(Data for processing)

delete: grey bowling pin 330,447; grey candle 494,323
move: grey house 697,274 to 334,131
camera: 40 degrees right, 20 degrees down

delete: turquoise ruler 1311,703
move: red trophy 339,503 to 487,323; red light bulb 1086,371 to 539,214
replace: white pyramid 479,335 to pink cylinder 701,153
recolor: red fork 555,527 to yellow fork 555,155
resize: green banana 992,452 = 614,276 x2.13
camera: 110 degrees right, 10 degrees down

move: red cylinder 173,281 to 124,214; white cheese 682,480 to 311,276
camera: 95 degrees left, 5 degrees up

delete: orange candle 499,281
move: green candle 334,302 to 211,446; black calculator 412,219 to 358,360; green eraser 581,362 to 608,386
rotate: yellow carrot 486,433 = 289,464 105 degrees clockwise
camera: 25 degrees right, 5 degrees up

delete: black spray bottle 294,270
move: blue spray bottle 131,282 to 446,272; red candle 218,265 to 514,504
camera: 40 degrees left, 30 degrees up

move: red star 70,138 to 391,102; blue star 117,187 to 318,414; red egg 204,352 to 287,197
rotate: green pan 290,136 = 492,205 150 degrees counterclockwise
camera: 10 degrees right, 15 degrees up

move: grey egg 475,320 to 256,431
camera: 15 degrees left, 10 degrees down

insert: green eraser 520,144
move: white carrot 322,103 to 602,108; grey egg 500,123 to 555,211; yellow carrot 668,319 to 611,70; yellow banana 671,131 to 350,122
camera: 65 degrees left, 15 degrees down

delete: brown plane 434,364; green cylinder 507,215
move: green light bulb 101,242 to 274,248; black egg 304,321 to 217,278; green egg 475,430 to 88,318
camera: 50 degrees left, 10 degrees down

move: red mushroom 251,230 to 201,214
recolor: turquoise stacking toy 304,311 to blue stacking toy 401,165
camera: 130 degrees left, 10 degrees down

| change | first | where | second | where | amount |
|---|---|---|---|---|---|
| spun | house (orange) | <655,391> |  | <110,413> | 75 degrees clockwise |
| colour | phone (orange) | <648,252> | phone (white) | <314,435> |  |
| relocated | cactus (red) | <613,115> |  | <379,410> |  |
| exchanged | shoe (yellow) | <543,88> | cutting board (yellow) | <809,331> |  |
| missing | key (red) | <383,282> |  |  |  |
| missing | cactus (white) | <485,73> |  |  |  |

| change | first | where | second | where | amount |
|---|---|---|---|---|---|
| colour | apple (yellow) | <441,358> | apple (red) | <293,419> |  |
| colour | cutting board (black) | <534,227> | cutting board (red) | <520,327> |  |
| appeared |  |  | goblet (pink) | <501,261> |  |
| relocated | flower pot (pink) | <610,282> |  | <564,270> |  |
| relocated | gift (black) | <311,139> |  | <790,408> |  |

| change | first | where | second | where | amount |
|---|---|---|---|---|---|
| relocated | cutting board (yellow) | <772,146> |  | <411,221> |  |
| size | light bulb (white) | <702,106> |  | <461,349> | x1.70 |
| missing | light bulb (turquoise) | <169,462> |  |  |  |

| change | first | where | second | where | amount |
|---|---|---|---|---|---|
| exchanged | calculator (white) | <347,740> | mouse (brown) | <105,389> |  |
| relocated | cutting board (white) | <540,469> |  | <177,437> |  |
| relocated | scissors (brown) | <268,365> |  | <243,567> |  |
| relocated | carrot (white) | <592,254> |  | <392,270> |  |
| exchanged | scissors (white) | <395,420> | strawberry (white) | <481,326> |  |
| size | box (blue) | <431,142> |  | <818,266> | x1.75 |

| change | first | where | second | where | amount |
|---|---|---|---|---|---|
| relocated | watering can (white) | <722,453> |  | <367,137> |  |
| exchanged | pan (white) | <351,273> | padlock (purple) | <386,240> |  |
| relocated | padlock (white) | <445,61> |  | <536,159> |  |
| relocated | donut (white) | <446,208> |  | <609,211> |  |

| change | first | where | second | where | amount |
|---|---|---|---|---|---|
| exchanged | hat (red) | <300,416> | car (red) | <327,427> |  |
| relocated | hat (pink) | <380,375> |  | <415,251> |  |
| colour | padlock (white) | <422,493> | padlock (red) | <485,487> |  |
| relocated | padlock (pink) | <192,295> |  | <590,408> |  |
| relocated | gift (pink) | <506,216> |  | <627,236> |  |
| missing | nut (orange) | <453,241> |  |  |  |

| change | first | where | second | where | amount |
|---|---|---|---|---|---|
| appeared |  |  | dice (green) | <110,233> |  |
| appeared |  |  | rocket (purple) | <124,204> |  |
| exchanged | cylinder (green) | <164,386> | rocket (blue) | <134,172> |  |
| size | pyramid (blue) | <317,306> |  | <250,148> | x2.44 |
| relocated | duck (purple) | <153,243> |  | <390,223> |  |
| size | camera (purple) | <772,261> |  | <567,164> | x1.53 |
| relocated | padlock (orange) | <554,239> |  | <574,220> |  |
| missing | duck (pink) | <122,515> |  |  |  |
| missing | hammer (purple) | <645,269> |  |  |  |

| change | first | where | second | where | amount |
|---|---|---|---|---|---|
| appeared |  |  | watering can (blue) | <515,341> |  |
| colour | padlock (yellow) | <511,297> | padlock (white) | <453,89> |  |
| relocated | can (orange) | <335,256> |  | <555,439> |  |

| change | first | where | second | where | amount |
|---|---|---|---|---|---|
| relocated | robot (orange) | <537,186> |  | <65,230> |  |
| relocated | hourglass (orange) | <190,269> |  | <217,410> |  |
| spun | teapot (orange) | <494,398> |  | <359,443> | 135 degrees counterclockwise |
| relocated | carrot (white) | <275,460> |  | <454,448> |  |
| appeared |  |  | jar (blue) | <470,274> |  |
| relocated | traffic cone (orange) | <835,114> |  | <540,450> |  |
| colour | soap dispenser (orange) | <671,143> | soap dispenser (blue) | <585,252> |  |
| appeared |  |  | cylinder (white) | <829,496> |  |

(End Data for processing)

Work order: Every entry shown above should be transcribed without alteration.

Response to the exercise:
delete: grey bowling pin 330,447; grey candle 494,323
move: grey house 697,274 to 334,131
camera: 40 degrees right, 20 degrees down

delete: turquoise ruler 1311,703
move: red trophy 339,503 to 487,323; red light bulb 1086,371 to 539,214
replace: white pyramid 479,335 to pink cylinder 701,153
recolor: red fork 555,527 to yellow fork 555,155
resize: green banana 992,452 = 614,276 x2.13
camera: 110 degrees right, 10 degrees down

move: red cylinder 173,281 to 124,214; white cheese 682,480 to 311,276
camera: 95 degrees left, 5 degrees up

delete: orange candle 499,281
move: green candle 334,302 to 211,446; black calculator 412,219 to 358,360; green eraser 581,362 to 608,386
rotate: yellow carrot 486,433 = 289,464 105 degrees clockwise
camera: 25 degrees right, 5 degrees up

delete: black spray bottle 294,270
move: blue spray bottle 131,282 to 446,272; red candle 218,265 to 514,504
camera: 40 degrees left, 30 degrees up

move: red star 70,138 to 391,102; blue star 117,187 to 318,414; red egg 204,352 to 287,197
rotate: green pan 290,136 = 492,205 150 degrees counterclockwise
camera: 10 degrees right, 15 degrees up

move: grey egg 475,320 to 256,431
camera: 15 degrees left, 10 degrees down

insert: green eraser 520,144
move: white carrot 322,103 to 602,108; grey egg 500,123 to 555,211; yellow carrot 668,319 to 611,70; yellow banana 671,131 to 350,122
camera: 65 degrees left, 15 degrees down

delete: brown plane 434,364; green cylinder 507,215
move: green light bulb 101,242 to 274,248; black egg 304,321 to 217,278; green egg 475,430 to 88,318
camera: 50 degrees left, 10 degrees down

move: red mushroom 251,230 to 201,214
recolor: turquoise stacking toy 304,311 to blue stacking toy 401,165
camera: 130 degrees left, 10 degrees down

| change | first | where | second | where | amount |
|---|---|---|---|---|---|
| spun | house (orange) | <655,391> |  | <110,413> | 75 degrees clockwise |
| colour | phone (orange) | <648,252> | phone (white) | <314,435> |  |
| relocated | cactus (red) | <613,115> |  | <379,410> |  |
| exchanged | shoe (yellow) | <543,88> | cutting board (yellow) | <809,331> |  |
| missing | key (red) | <383,282> |  |  |  |
| missing | cactus (white) | <485,73> |  |  |  |

| change | first | where | second | where | amount |
|---|---|---|---|---|---|
| colour | apple (yellow) | <441,358> | apple (red) | <293,419> |  |
| colour | cutting board (black) | <534,227> | cutting board (red) | <520,327> |  |
| appeared |  |  | goblet (pink) | <501,261> |  |
| relocated | flower pot (pink) | <610,282> |  | <564,270> |  |
| relocated | gift (black) | <311,139> |  | <790,408> |  |

| change | first | where | second | where | amount |
|---|---|---|---|---|---|
| relocated | cutting board (yellow) | <772,146> |  | <411,221> |  |
| size | light bulb (white) | <702,106> |  | <461,349> | x1.70 |
| missing | light bulb (turquoise) | <169,462> |  |  |  |

| change | first | where | second | where | amount |
|---|---|---|---|---|---|
| exchanged | calculator (white) | <347,740> | mouse (brown) | <105,389> |  |
| relocated | cutting board (white) | <540,469> |  | <177,437> |  |
| relocated | scissors (brown) | <268,365> |  | <243,567> |  |
| relocated | carrot (white) | <592,254> |  | <392,270> |  |
| exchanged | scissors (white) | <395,420> | strawberry (white) | <481,326> |  |
| size | box (blue) | <431,142> |  | <818,266> | x1.75 |

| change | first | where | second | where | amount |
|---|---|---|---|---|---|
| relocated | watering can (white) | <722,453> |  | <367,137> |  |
| exchanged | pan (white) | <351,273> | padlock (purple) | <386,240> |  |
| relocated | padlock (white) | <445,61> |  | <536,159> |  |
| relocated | donut (white) | <446,208> |  | <609,211> |  |

| change | first | where | second | where | amount |
|---|---|---|---|---|---|
| exchanged | hat (red) | <300,416> | car (red) | <327,427> |  |
| relocated | hat (pink) | <380,375> |  | <415,251> |  |
| colour | padlock (white) | <422,493> | padlock (red) | <485,487> |  |
| relocated | padlock (pink) | <192,295> |  | <590,408> |  |
| relocated | gift (pink) | <506,216> |  | <627,236> |  |
| missing | nut (orange) | <453,241> |  |  |  |

| change | first | where | second | where | amount |
|---|---|---|---|---|---|
| appeared |  |  | dice (green) | <110,233> |  |
| appeared |  |  | rocket (purple) | <124,204> |  |
| exchanged | cylinder (green) | <164,386> | rocket (blue) | <134,172> |  |
| size | pyramid (blue) | <317,306> |  | <250,148> | x2.44 |
| relocated | duck (purple) | <153,243> |  | <390,223> |  |
| size | camera (purple) | <772,261> |  | <567,164> | x1.53 |
| relocated | padlock (orange) | <554,239> |  | <574,220> |  |
| missing | duck (pink) | <122,515> |  |  |  |
| missing | hammer (purple) | <645,269> |  |  |  |

| change | first | where | second | where | amount |
|---|---|---|---|---|---|
| appeared |  |  | watering can (blue) | <515,341> |  |
| colour | padlock (yellow) | <511,297> | padlock (white) | <453,89> |  |
| relocated | can (orange) | <335,256> |  | <555,439> |  |

| change | first | where | second | where | amount |
|---|---|---|---|---|---|
| relocated | robot (orange) | <537,186> |  | <65,230> |  |
| relocated | hourglass (orange) | <190,269> |  | <217,410> |  |
| spun | teapot (orange) | <494,398> |  | <359,443> | 135 degrees counterclockwise |
| relocated | carrot (white) | <275,460> |  | <454,448> |  |
| appeared |  |  | jar (blue) | <470,274> |  |
| relocated | traffic cone (orange) | <835,114> |  | <540,450> |  |
| colour | soap dispenser (orange) | <671,143> | soap dispenser (blue) | <585,252> |  |
| appeared |  |  | cylinder (white) | <829,496> |  |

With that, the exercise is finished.